Search the records for the string "traffic" and copy every line where it turns up.

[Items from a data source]
::::
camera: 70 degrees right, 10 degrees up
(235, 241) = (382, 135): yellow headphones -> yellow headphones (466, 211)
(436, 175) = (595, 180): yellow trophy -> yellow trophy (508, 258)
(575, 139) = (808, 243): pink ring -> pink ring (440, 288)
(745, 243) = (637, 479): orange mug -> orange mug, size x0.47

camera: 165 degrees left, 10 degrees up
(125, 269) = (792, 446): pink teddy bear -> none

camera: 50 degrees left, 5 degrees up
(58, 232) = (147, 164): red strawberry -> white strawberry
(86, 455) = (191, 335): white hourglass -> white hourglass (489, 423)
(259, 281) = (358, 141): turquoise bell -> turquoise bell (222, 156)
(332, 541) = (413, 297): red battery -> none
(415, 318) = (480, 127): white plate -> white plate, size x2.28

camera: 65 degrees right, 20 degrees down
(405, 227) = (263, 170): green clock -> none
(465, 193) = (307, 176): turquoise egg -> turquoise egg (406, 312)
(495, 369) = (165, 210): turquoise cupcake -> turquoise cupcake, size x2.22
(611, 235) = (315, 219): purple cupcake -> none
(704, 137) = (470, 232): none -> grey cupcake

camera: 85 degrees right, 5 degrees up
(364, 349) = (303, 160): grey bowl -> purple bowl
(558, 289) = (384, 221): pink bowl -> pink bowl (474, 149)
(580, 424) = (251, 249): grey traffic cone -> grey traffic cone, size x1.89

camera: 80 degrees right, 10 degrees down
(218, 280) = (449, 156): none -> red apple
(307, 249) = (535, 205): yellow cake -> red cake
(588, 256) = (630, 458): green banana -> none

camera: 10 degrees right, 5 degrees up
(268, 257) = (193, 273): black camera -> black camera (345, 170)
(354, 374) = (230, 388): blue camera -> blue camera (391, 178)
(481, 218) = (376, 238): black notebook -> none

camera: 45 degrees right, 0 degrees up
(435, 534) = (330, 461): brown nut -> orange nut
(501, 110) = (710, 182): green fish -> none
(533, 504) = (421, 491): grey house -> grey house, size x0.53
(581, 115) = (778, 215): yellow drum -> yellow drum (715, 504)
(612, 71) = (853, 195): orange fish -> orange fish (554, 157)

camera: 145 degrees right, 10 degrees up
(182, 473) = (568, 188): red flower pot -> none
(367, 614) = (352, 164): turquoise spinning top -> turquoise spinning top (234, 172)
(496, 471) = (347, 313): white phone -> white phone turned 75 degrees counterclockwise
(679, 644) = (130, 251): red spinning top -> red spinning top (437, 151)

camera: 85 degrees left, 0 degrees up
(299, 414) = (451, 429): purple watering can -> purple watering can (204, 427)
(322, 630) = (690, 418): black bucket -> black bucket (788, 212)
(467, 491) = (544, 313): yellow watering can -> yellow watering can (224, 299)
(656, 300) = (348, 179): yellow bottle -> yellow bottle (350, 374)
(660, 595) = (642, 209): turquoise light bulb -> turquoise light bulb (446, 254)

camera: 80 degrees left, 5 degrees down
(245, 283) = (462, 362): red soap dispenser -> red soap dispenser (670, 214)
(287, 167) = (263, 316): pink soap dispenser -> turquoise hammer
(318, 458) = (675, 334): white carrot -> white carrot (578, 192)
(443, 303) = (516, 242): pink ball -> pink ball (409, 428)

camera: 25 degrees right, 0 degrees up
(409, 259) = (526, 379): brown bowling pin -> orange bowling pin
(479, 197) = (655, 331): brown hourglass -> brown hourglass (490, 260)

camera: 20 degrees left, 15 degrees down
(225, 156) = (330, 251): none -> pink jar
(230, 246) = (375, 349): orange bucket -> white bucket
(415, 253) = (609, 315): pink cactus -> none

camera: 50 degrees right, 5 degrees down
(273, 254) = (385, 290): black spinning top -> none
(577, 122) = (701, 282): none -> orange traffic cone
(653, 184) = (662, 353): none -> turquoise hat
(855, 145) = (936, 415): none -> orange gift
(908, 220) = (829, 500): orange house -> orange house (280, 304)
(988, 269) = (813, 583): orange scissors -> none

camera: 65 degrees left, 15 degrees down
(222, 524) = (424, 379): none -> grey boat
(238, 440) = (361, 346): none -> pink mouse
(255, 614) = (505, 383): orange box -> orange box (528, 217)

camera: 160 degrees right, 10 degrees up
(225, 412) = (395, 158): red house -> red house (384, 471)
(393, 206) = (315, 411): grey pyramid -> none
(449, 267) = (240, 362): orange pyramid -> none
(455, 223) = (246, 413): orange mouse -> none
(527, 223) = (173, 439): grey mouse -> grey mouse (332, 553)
::::
**Your response:**
(580, 424) = (251, 249): grey traffic cone -> grey traffic cone, size x1.89
(577, 122) = (701, 282): none -> orange traffic cone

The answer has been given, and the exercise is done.